WHAT YOU HAVE TO DO =>
Lines containing the word "cone" are the ones to copy from the records below.

DATA TO USE =>
_ _ _

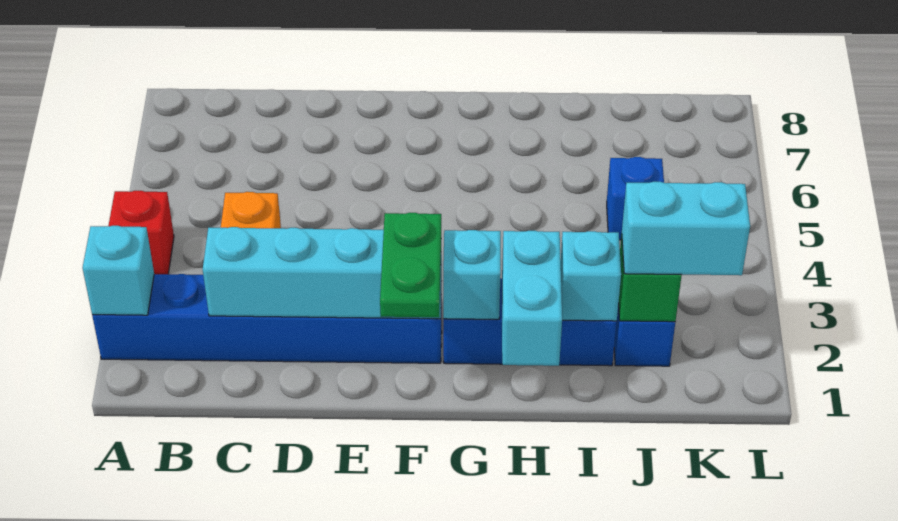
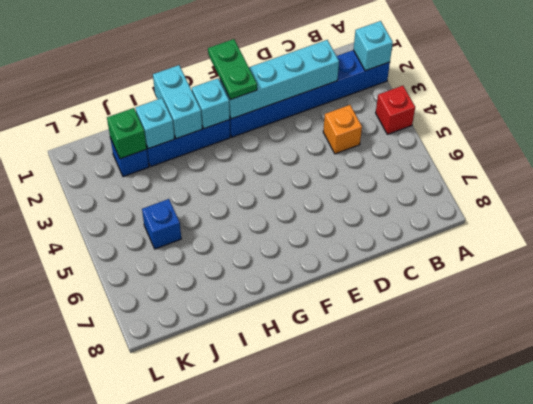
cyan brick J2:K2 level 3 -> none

_ _ _

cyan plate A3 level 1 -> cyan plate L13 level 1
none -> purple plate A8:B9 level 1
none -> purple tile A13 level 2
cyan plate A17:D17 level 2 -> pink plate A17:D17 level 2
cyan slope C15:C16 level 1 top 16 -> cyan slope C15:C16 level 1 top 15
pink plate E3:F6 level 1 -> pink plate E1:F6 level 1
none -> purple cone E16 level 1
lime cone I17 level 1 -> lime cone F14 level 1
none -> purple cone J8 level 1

_ _ _

EXERCISE RESPONSE =>
none -> purple cone E16 level 1
lime cone I17 level 1 -> lime cone F14 level 1
none -> purple cone J8 level 1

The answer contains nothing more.